Image change detection data:
[Start of Attachment]

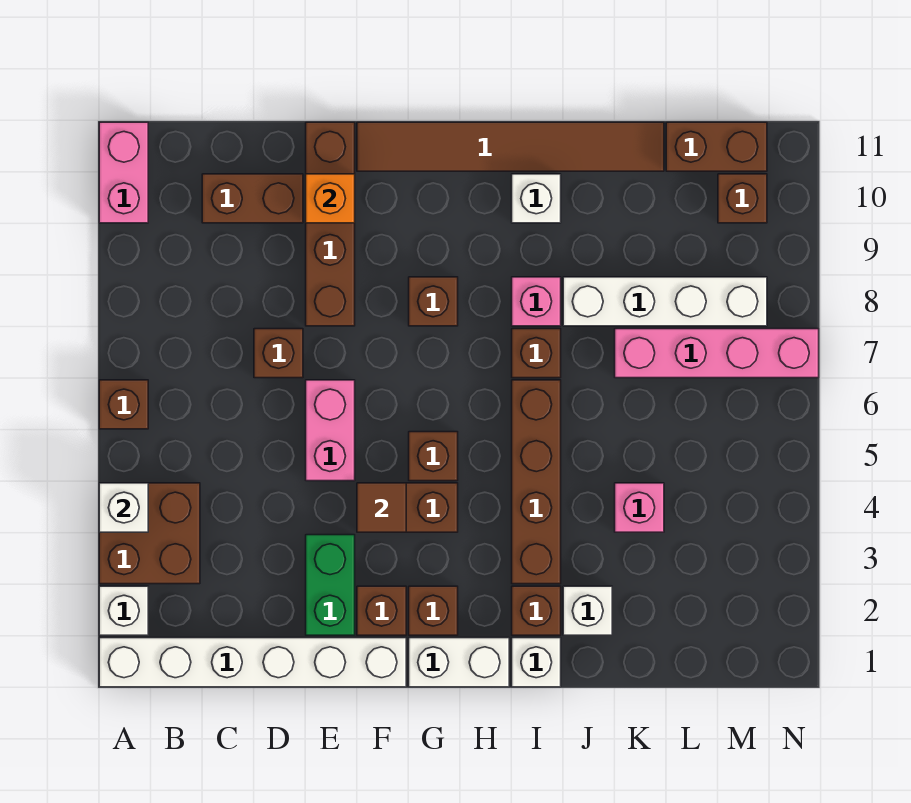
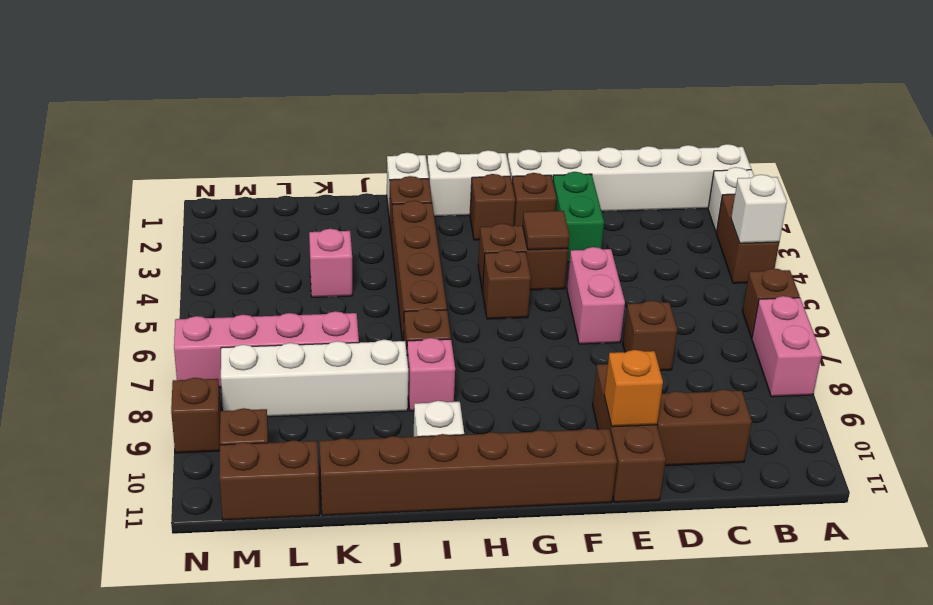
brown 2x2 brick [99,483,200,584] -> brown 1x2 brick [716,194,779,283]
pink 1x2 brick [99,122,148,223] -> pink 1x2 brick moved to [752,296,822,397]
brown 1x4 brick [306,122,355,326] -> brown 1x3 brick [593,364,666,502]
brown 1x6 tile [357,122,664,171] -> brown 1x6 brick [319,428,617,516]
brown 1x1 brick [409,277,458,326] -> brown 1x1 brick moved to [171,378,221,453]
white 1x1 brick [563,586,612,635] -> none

[End of Attachment]

> [YOUR TASK]:
Show every line above in which the word "brown" is found.

> [ANSWER SECTION]:
brown 2x2 brick [99,483,200,584] -> brown 1x2 brick [716,194,779,283]
brown 1x4 brick [306,122,355,326] -> brown 1x3 brick [593,364,666,502]
brown 1x6 tile [357,122,664,171] -> brown 1x6 brick [319,428,617,516]
brown 1x1 brick [409,277,458,326] -> brown 1x1 brick moved to [171,378,221,453]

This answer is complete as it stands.